## About this exercise:
Print the data exactly. Pictures stay out.

## Data extract:
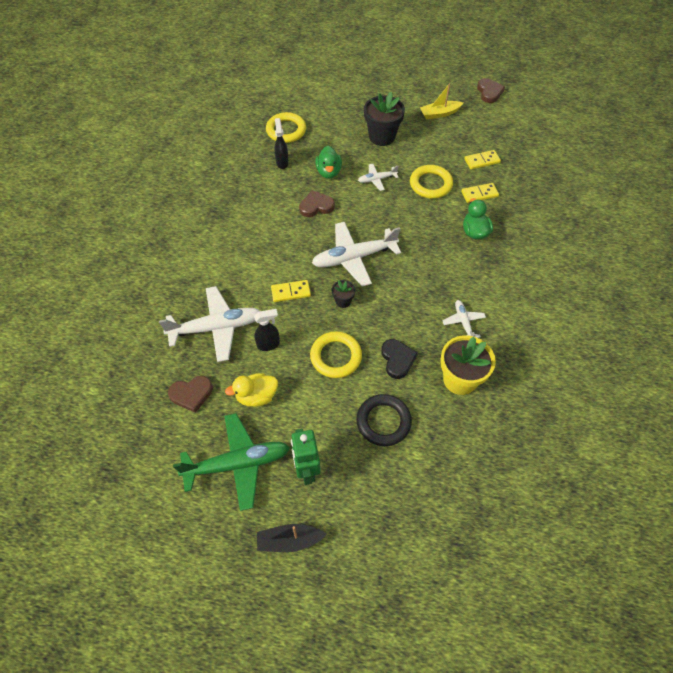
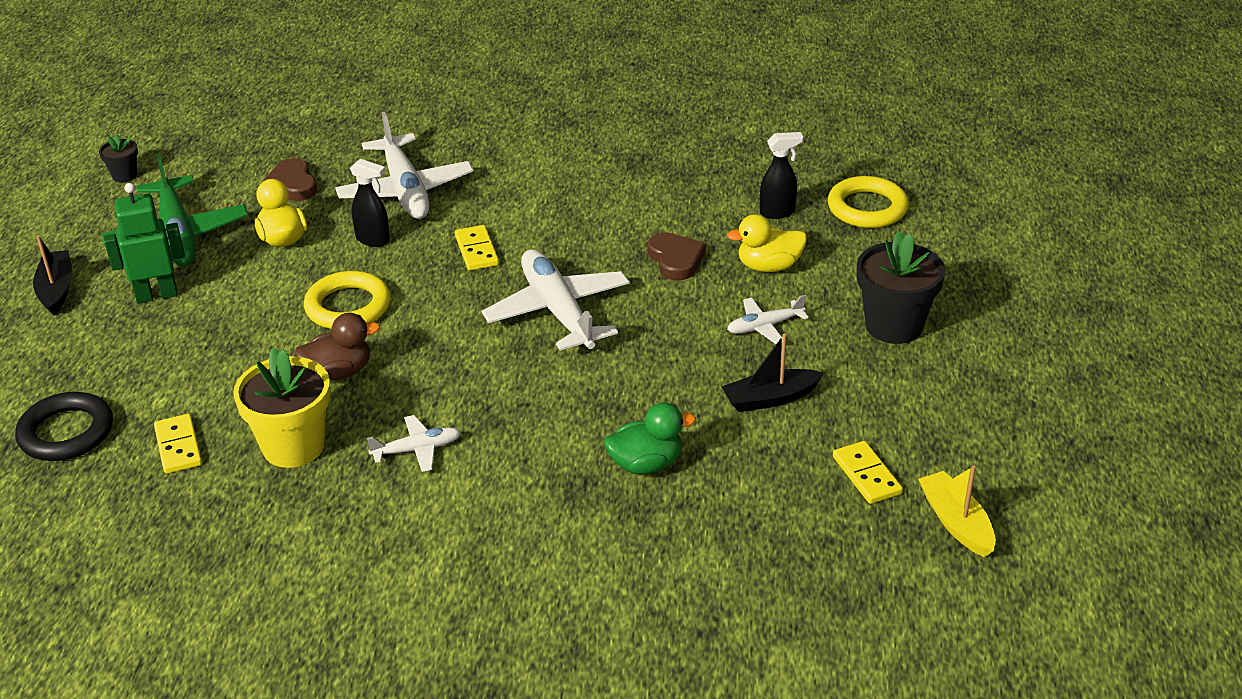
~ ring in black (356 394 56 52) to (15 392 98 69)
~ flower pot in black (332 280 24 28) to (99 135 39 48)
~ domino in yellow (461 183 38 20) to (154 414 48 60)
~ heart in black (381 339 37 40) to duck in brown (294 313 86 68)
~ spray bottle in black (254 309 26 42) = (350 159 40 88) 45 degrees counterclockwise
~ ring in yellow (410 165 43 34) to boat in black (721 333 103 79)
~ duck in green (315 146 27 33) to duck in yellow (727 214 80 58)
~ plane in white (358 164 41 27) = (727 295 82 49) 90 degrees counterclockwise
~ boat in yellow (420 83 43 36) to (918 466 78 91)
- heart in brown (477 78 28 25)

## Solution:
~ ring in black (356 394 56 52) to (15 392 98 69)
~ flower pot in black (332 280 24 28) to (99 135 39 48)
~ domino in yellow (461 183 38 20) to (154 414 48 60)
~ heart in black (381 339 37 40) to duck in brown (294 313 86 68)
~ spray bottle in black (254 309 26 42) = (350 159 40 88) 45 degrees counterclockwise
~ ring in yellow (410 165 43 34) to boat in black (721 333 103 79)
~ duck in green (315 146 27 33) to duck in yellow (727 214 80 58)
~ plane in white (358 164 41 27) = (727 295 82 49) 90 degrees counterclockwise
~ boat in yellow (420 83 43 36) to (918 466 78 91)
- heart in brown (477 78 28 25)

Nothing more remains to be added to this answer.